[Available records — start]

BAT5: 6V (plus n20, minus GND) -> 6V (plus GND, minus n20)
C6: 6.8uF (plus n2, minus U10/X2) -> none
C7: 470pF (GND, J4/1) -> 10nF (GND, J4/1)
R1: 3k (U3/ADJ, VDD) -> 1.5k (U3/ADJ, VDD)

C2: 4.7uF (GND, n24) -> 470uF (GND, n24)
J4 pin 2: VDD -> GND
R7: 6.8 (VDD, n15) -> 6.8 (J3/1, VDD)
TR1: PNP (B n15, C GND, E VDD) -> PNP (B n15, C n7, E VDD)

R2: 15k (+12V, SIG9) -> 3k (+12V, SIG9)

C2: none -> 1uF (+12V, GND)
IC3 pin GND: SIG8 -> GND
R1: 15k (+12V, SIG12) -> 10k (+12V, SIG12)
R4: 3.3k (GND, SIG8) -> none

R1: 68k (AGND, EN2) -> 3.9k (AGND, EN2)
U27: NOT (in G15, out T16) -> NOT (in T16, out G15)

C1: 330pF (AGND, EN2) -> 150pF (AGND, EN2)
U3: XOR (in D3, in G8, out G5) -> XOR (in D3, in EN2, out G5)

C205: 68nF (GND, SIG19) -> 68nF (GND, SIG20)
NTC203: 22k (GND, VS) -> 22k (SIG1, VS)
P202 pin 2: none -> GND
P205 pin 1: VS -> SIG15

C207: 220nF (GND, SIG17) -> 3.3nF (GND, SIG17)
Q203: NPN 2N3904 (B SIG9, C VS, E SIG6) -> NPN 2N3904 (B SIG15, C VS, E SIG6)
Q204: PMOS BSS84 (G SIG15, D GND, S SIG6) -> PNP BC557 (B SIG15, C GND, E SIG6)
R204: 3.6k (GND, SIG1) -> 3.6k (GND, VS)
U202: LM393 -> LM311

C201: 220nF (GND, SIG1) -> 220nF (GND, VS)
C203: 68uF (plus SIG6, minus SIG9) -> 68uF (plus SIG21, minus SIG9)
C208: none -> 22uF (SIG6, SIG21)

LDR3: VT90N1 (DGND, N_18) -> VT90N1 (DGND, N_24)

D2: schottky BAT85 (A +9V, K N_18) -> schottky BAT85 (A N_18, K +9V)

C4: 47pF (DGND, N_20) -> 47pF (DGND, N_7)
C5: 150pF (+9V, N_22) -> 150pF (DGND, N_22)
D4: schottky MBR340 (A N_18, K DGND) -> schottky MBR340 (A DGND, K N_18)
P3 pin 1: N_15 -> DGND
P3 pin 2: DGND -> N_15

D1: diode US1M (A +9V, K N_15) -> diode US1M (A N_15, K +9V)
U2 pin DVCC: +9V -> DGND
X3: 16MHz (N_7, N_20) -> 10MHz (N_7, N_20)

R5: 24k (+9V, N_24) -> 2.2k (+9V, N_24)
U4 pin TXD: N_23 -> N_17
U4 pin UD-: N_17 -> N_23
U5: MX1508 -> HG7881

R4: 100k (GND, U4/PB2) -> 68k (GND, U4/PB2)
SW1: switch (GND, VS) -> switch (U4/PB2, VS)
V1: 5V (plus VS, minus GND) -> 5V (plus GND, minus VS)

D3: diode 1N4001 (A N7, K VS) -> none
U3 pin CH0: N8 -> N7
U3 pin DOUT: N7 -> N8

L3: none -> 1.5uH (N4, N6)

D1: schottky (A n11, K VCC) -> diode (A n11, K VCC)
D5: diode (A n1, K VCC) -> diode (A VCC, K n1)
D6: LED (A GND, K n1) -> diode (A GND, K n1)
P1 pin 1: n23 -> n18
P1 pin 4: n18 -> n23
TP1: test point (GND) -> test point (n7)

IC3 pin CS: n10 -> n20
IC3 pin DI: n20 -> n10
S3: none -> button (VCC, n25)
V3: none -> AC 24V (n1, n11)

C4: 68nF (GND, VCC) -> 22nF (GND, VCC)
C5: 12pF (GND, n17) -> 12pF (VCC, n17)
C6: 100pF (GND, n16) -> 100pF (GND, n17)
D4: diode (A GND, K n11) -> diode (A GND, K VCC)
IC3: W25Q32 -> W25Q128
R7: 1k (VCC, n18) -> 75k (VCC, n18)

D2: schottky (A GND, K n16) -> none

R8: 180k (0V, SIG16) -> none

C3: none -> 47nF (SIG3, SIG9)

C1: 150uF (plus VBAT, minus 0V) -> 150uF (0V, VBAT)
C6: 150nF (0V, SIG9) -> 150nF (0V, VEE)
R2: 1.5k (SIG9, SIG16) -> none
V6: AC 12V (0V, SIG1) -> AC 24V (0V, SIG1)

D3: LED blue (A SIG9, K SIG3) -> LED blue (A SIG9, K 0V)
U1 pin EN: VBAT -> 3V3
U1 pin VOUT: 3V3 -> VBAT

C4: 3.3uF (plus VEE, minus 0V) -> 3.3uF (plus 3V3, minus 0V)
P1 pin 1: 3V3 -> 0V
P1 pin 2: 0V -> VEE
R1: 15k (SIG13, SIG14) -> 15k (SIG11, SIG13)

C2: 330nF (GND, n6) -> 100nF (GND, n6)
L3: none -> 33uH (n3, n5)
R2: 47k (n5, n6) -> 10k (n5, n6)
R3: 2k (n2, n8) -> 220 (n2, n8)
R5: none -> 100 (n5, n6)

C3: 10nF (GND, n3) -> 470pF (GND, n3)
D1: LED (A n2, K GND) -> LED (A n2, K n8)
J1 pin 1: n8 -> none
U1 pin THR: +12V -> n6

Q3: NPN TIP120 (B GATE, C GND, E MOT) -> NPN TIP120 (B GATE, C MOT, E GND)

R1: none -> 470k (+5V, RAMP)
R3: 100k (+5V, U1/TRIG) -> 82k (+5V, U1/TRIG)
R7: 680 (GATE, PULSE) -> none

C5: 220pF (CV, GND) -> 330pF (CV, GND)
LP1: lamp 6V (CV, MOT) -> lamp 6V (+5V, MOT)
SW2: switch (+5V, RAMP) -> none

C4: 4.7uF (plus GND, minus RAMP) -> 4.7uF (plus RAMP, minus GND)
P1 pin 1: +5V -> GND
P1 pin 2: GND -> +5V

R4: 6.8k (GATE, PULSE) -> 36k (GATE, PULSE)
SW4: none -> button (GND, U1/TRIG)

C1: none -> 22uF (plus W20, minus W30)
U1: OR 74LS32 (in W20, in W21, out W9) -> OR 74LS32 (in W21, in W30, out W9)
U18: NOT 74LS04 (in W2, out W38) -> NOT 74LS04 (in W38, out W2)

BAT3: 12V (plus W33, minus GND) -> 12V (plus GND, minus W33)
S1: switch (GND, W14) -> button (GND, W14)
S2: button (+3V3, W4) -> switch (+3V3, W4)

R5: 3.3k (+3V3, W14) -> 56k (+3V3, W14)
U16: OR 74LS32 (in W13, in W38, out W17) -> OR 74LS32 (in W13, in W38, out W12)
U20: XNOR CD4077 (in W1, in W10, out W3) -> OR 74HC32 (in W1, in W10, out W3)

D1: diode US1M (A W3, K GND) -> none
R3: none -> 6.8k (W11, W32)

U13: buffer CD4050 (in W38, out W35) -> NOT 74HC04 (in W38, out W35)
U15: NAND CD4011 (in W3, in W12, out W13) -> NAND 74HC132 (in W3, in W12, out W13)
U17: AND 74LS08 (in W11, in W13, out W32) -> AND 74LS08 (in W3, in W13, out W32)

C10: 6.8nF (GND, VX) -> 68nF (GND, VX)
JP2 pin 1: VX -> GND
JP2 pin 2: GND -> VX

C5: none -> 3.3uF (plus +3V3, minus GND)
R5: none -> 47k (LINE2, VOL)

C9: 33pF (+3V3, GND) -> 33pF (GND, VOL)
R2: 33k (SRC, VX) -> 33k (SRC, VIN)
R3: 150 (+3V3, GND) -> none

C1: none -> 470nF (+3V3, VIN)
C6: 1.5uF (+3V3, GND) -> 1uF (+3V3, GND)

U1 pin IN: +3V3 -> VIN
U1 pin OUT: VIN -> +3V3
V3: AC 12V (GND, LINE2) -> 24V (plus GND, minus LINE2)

[Available records — finish]

Exercise aim
In the listing above, please copy exactly the lines from the first through the one that contains "R2: 15k (+12V, SIG9) -> 3k (+12V, SIG9)", and no others.

Answer below
BAT5: 6V (plus n20, minus GND) -> 6V (plus GND, minus n20)
C6: 6.8uF (plus n2, minus U10/X2) -> none
C7: 470pF (GND, J4/1) -> 10nF (GND, J4/1)
R1: 3k (U3/ADJ, VDD) -> 1.5k (U3/ADJ, VDD)

C2: 4.7uF (GND, n24) -> 470uF (GND, n24)
J4 pin 2: VDD -> GND
R7: 6.8 (VDD, n15) -> 6.8 (J3/1, VDD)
TR1: PNP (B n15, C GND, E VDD) -> PNP (B n15, C n7, E VDD)

R2: 15k (+12V, SIG9) -> 3k (+12V, SIG9)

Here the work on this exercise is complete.